» **EXERCISE PROMPT**
Rewrite the lines of the records from the one containing "yellow circle: moved 1 px right, 2 px up" through the one containing "brown circle: moved 2 px right" as a numbered list, leaving out blank lines and the pictures. Include only those lines.

» **EXTRACTED MATERIAL**

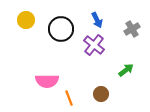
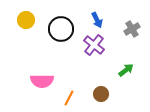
pink semicircle: moved 5 px left
orange line: rotated 49 degrees clockwise
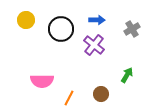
blue arrow: rotated 63 degrees counterclockwise
green arrow: moved 1 px right, 5 px down; rotated 21 degrees counterclockwise
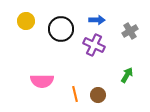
yellow circle: moved 1 px down
gray cross: moved 2 px left, 2 px down
purple cross: rotated 15 degrees counterclockwise
brown circle: moved 3 px left, 1 px down
orange line: moved 6 px right, 4 px up; rotated 42 degrees counterclockwise
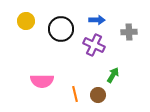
gray cross: moved 1 px left, 1 px down; rotated 28 degrees clockwise
green arrow: moved 14 px left
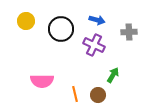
blue arrow: rotated 14 degrees clockwise
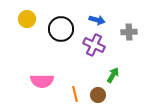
yellow circle: moved 1 px right, 2 px up
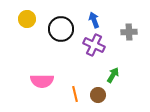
blue arrow: moved 3 px left; rotated 126 degrees counterclockwise
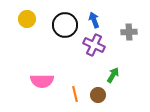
black circle: moved 4 px right, 4 px up
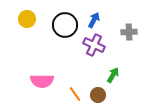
blue arrow: rotated 49 degrees clockwise
orange line: rotated 21 degrees counterclockwise
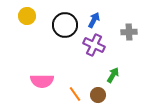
yellow circle: moved 3 px up
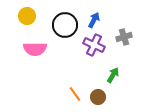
gray cross: moved 5 px left, 5 px down; rotated 14 degrees counterclockwise
pink semicircle: moved 7 px left, 32 px up
brown circle: moved 2 px down
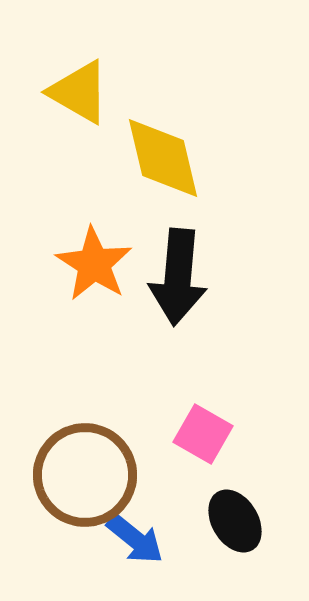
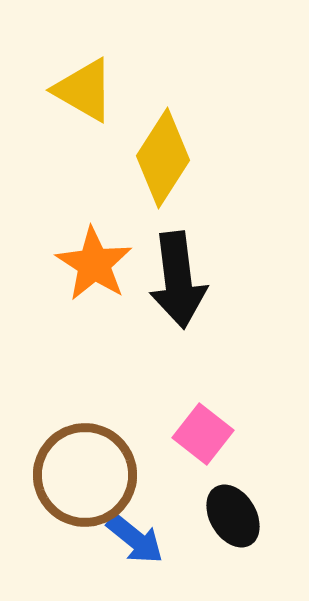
yellow triangle: moved 5 px right, 2 px up
yellow diamond: rotated 46 degrees clockwise
black arrow: moved 3 px down; rotated 12 degrees counterclockwise
pink square: rotated 8 degrees clockwise
black ellipse: moved 2 px left, 5 px up
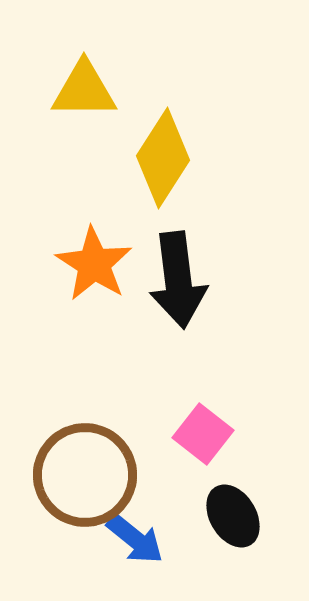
yellow triangle: rotated 30 degrees counterclockwise
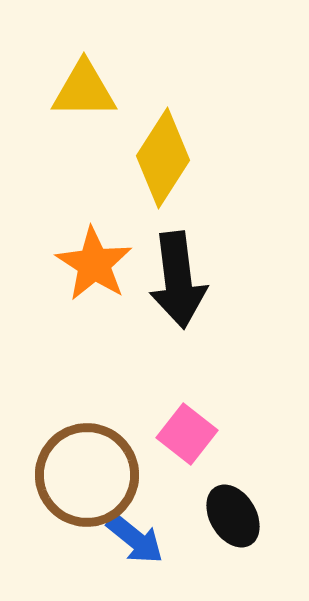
pink square: moved 16 px left
brown circle: moved 2 px right
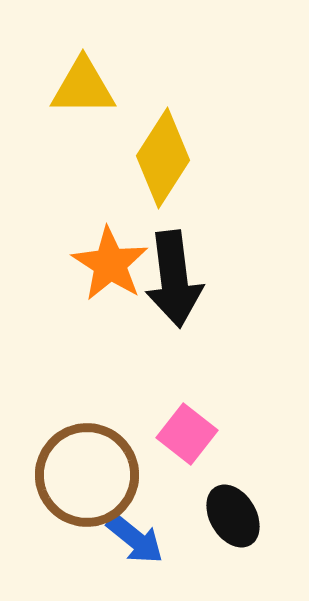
yellow triangle: moved 1 px left, 3 px up
orange star: moved 16 px right
black arrow: moved 4 px left, 1 px up
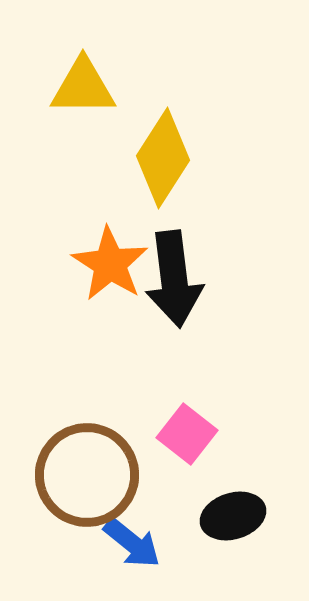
black ellipse: rotated 76 degrees counterclockwise
blue arrow: moved 3 px left, 4 px down
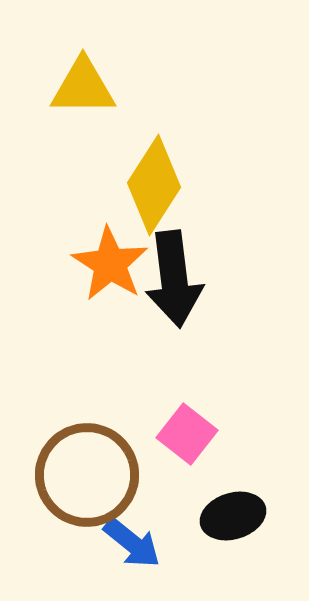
yellow diamond: moved 9 px left, 27 px down
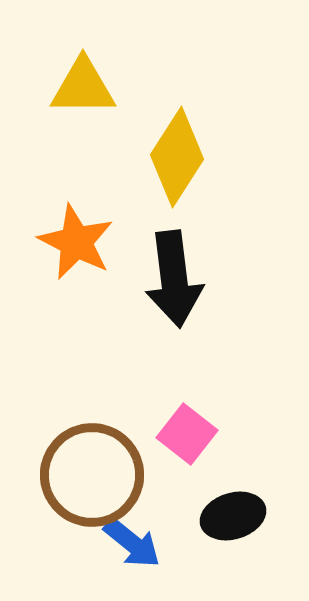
yellow diamond: moved 23 px right, 28 px up
orange star: moved 34 px left, 22 px up; rotated 6 degrees counterclockwise
brown circle: moved 5 px right
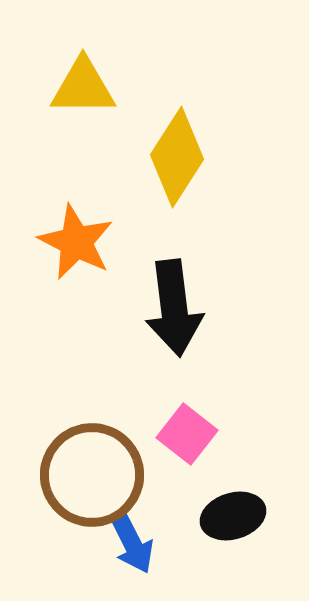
black arrow: moved 29 px down
blue arrow: rotated 24 degrees clockwise
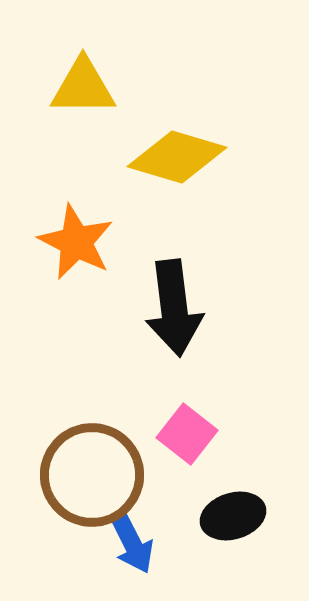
yellow diamond: rotated 74 degrees clockwise
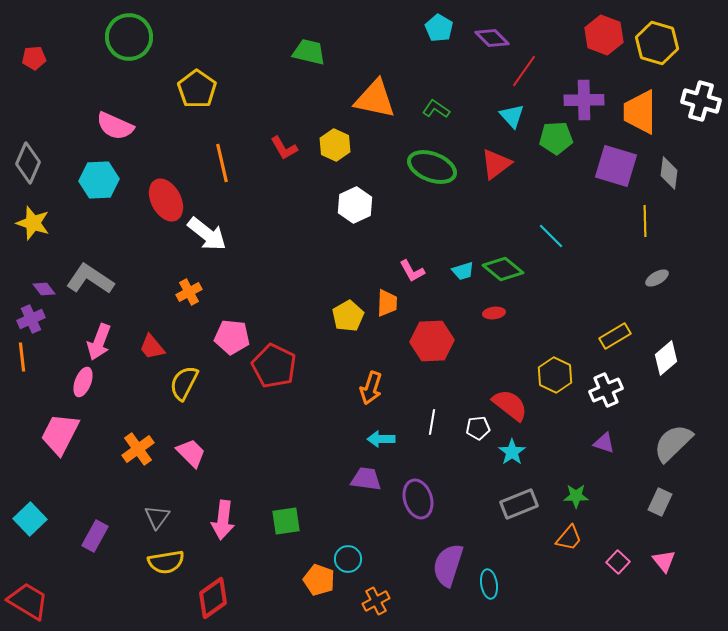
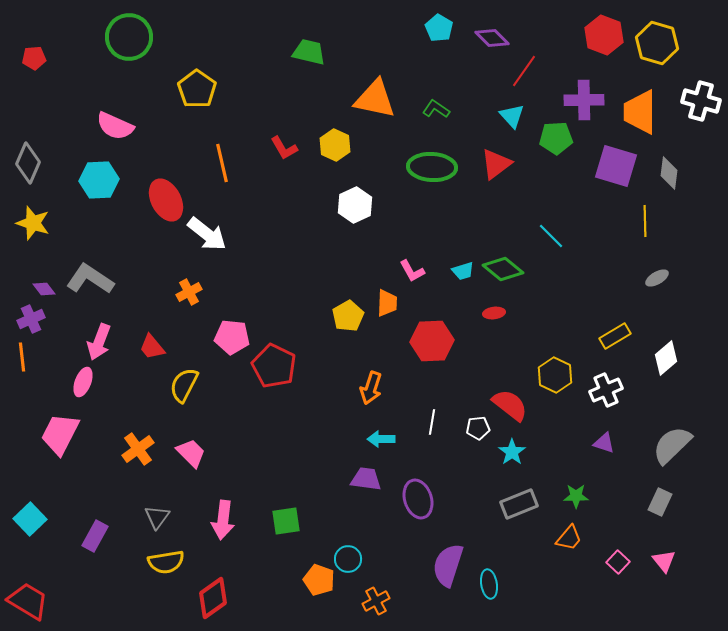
green ellipse at (432, 167): rotated 18 degrees counterclockwise
yellow semicircle at (184, 383): moved 2 px down
gray semicircle at (673, 443): moved 1 px left, 2 px down
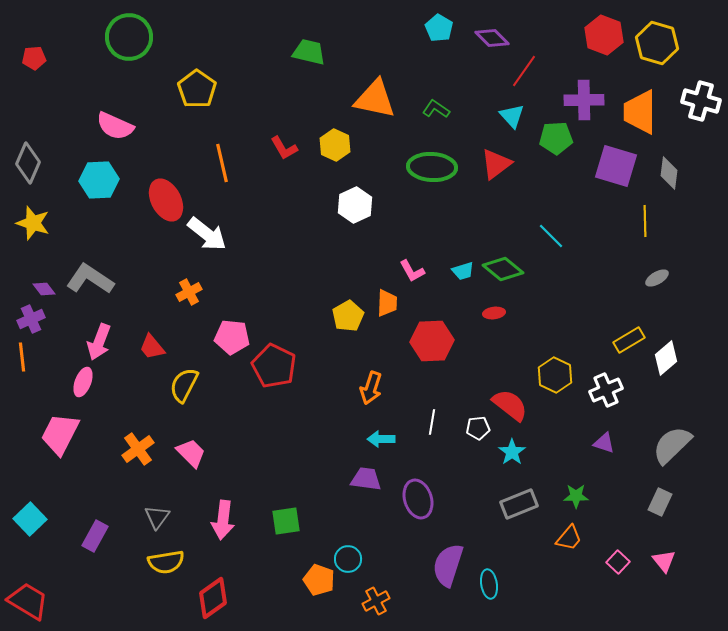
yellow rectangle at (615, 336): moved 14 px right, 4 px down
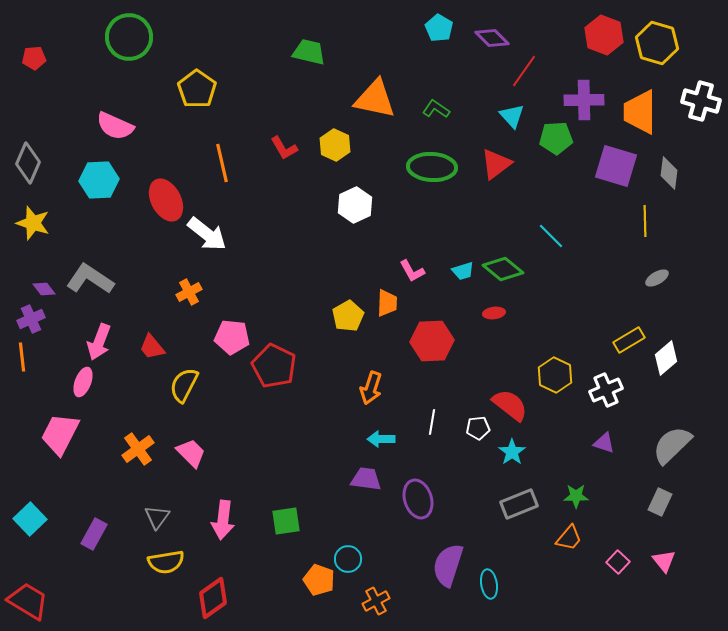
purple rectangle at (95, 536): moved 1 px left, 2 px up
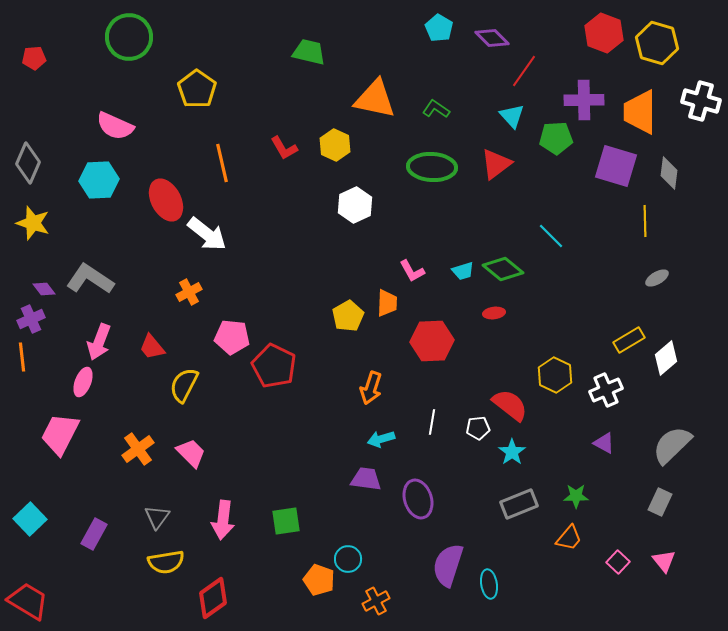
red hexagon at (604, 35): moved 2 px up
cyan arrow at (381, 439): rotated 16 degrees counterclockwise
purple triangle at (604, 443): rotated 10 degrees clockwise
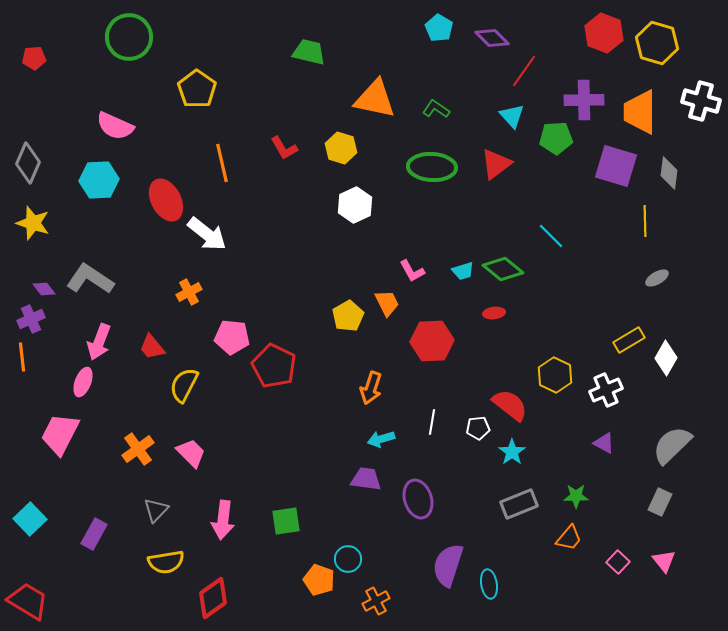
yellow hexagon at (335, 145): moved 6 px right, 3 px down; rotated 8 degrees counterclockwise
orange trapezoid at (387, 303): rotated 28 degrees counterclockwise
white diamond at (666, 358): rotated 20 degrees counterclockwise
gray triangle at (157, 517): moved 1 px left, 7 px up; rotated 8 degrees clockwise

» **RESULT**
1. yellow circle: moved 1 px right, 2 px up
2. blue arrow: moved 3 px left; rotated 126 degrees counterclockwise
3. black circle: moved 4 px right, 4 px up
4. blue arrow: rotated 49 degrees clockwise
5. orange line: rotated 21 degrees counterclockwise
6. yellow circle: moved 3 px up
7. gray cross: moved 5 px left, 5 px down; rotated 14 degrees counterclockwise
8. pink semicircle: moved 7 px left, 32 px up
9. brown circle: moved 2 px down
10. yellow triangle: moved 5 px right, 2 px up
11. yellow diamond: rotated 46 degrees clockwise
12. black arrow: moved 3 px down; rotated 12 degrees counterclockwise
13. pink square: rotated 8 degrees clockwise
14. black ellipse: moved 2 px left, 5 px up
15. yellow triangle: rotated 30 degrees counterclockwise
16. pink square: moved 16 px left
17. brown circle: moved 2 px right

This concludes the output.